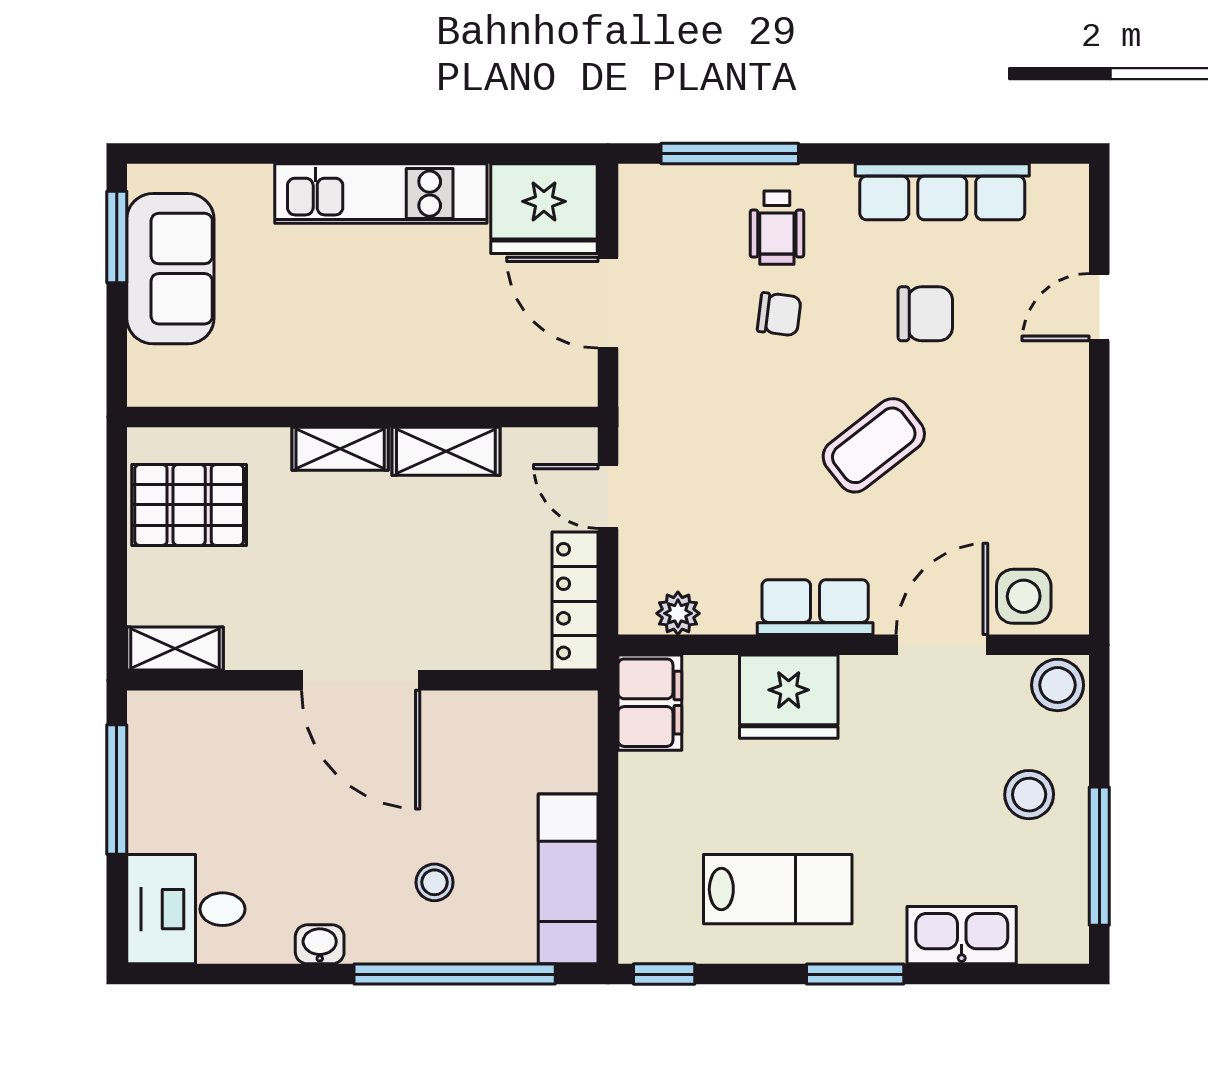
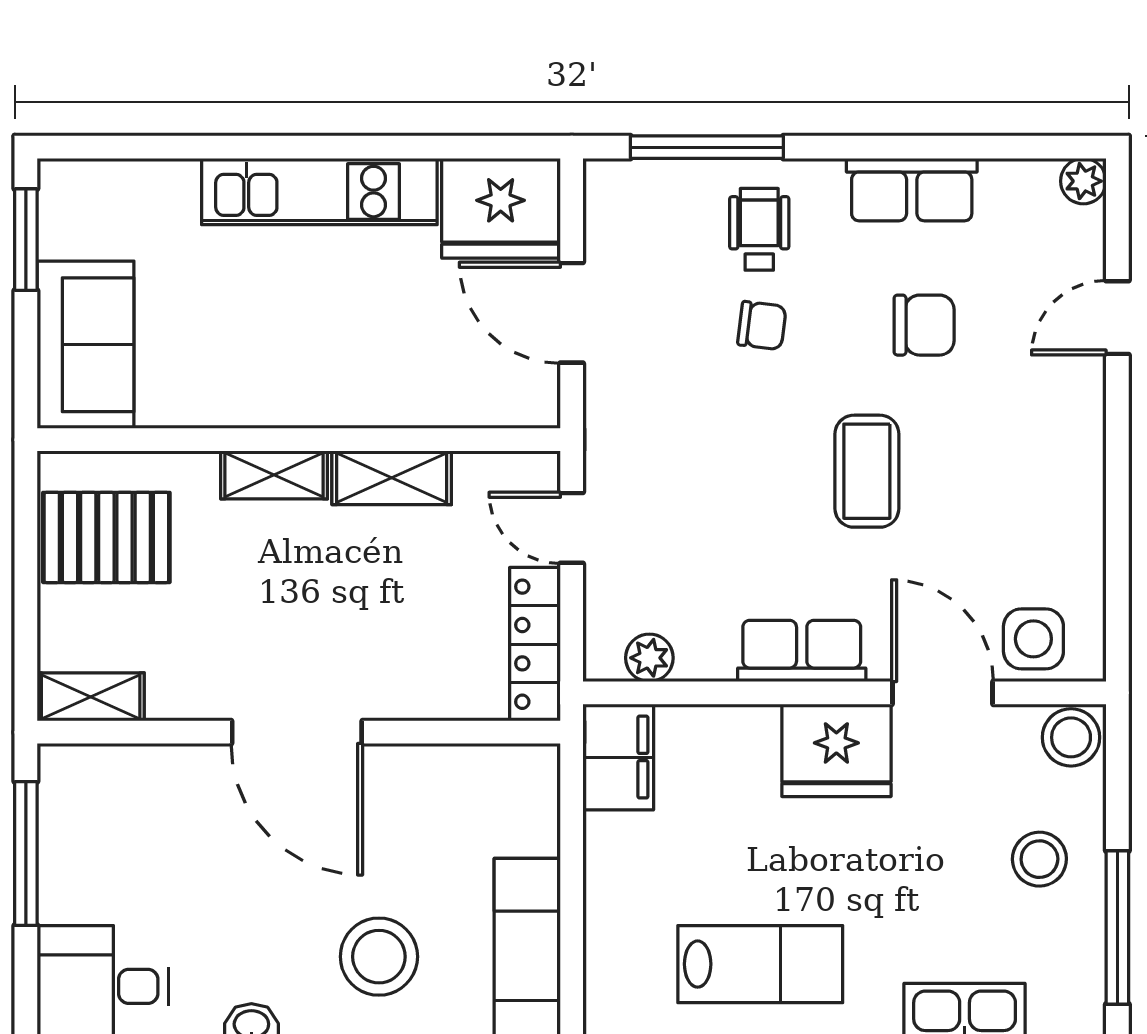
plant: (1069, 184) -> (1083, 181), added
row of seats: (942, 192) -> (912, 190), width x0.68
wheelchair: (777, 228) -> (759, 229), turned 180
sofa: (170, 269) -> (86, 345), moved
coffee table: (874, 445) -> (867, 471), turned -52
door: (942, 645) -> (942, 693), hinge flipped
fridge: (789, 697) -> (836, 750), moved
stool: (434, 882) -> (379, 957), width x1.89, depth x1.89

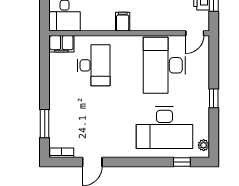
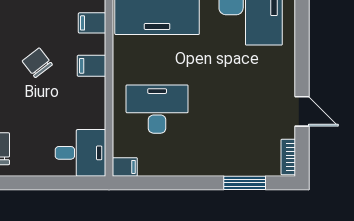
filing cabinet: (151, 22) -> (92, 23), added
filing cabinet: (61, 44) -> (125, 167), width x0.50

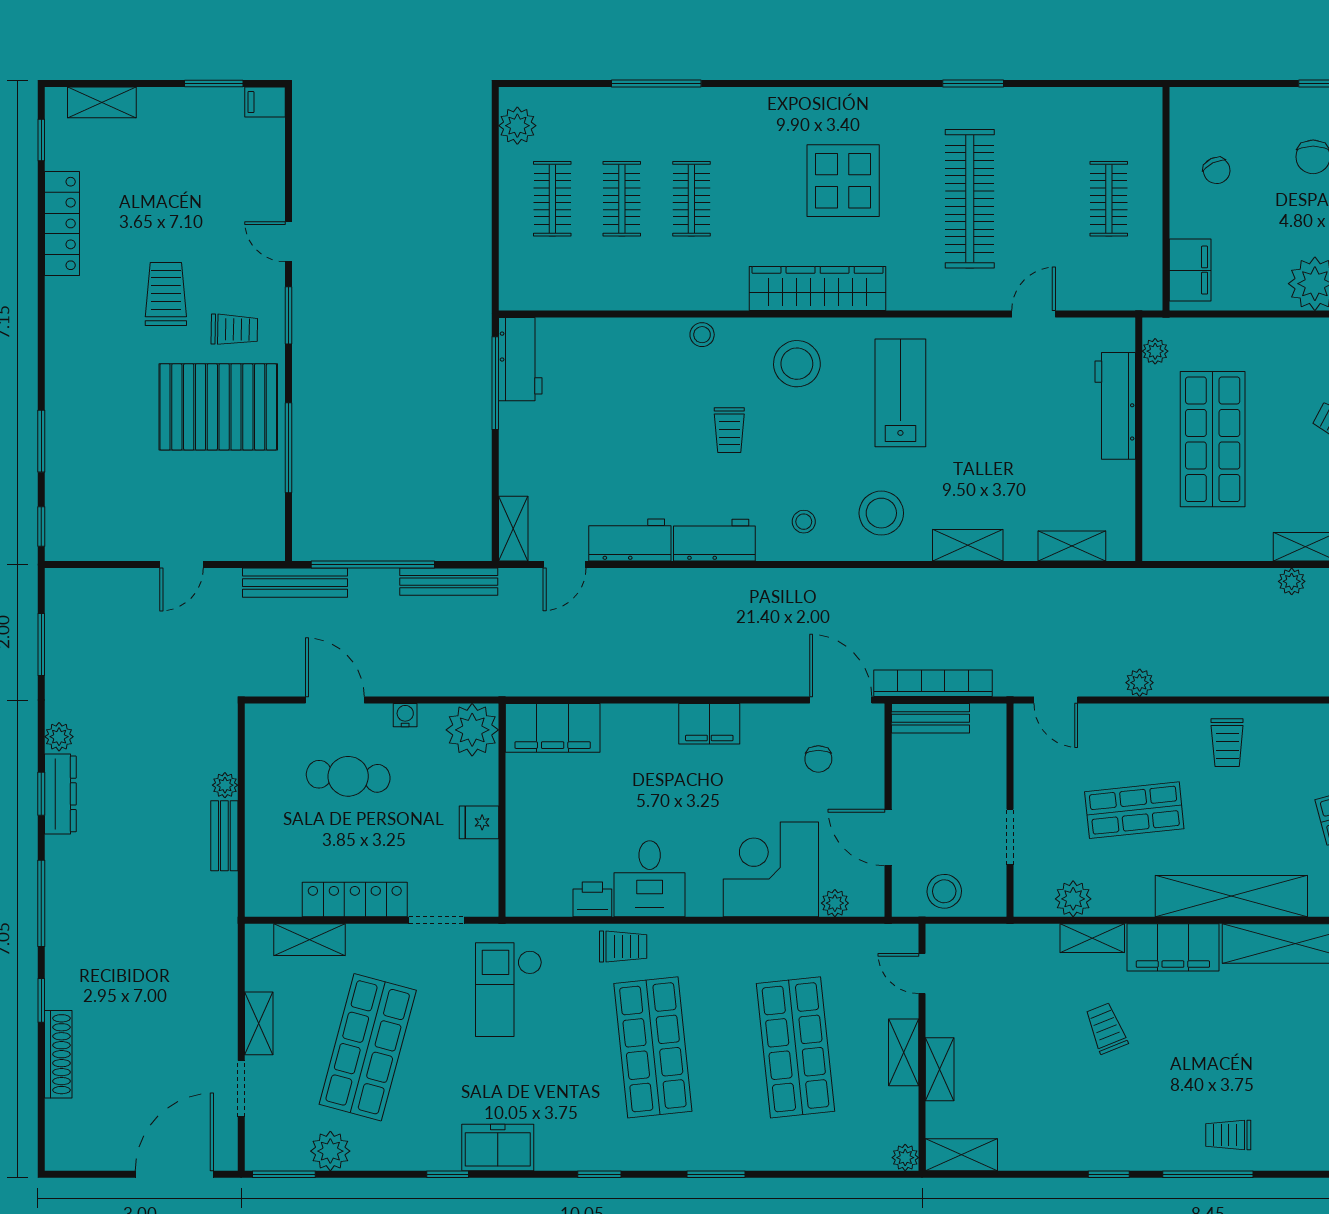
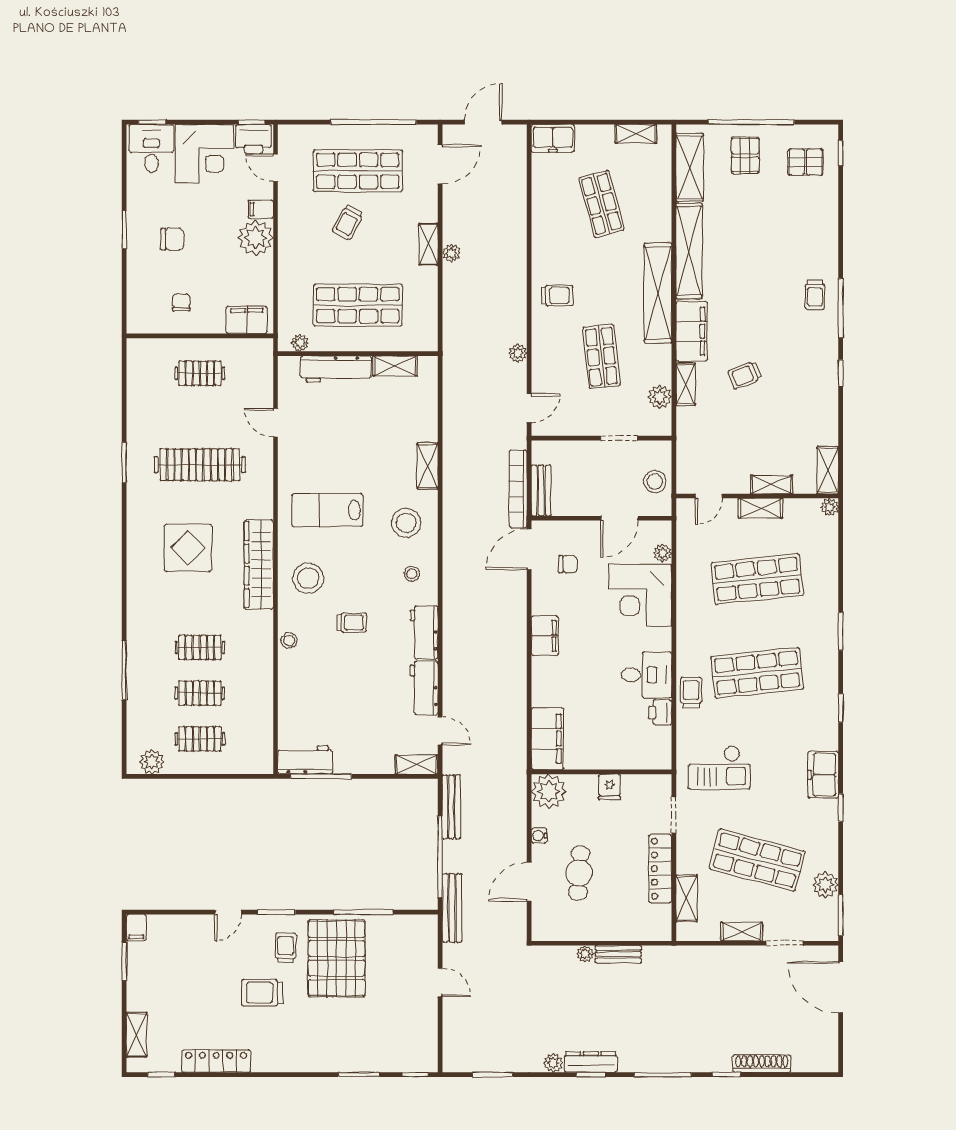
chair: (1217, 170) -> (181, 302), turned -64
shelving: (1072, 546) -> (395, 366), moved, turned 90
_____
### What to work on
Start with the first line of the records above and end with the line containing "fridge: (789, 697) -> (836, 750), moved". Output those lines exactly, pictures excluded.

### Worked solution
plant: (1069, 184) -> (1083, 181), added
row of seats: (942, 192) -> (912, 190), width x0.68
wheelchair: (777, 228) -> (759, 229), turned 180
sofa: (170, 269) -> (86, 345), moved
coffee table: (874, 445) -> (867, 471), turned -52
door: (942, 645) -> (942, 693), hinge flipped
fridge: (789, 697) -> (836, 750), moved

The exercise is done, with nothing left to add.